Exercise aim:
Print the entries below in their entirety, exactly as they are written.

----

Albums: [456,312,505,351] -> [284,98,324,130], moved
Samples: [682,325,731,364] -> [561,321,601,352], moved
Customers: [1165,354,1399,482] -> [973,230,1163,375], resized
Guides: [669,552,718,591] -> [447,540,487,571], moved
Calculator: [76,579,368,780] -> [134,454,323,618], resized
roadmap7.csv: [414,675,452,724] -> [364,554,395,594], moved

----

Output for this task:
Albums: [456,312,505,351] -> [284,98,324,130], moved
Samples: [682,325,731,364] -> [561,321,601,352], moved
Customers: [1165,354,1399,482] -> [973,230,1163,375], resized
Guides: [669,552,718,591] -> [447,540,487,571], moved
Calculator: [76,579,368,780] -> [134,454,323,618], resized
roadmap7.csv: [414,675,452,724] -> [364,554,395,594], moved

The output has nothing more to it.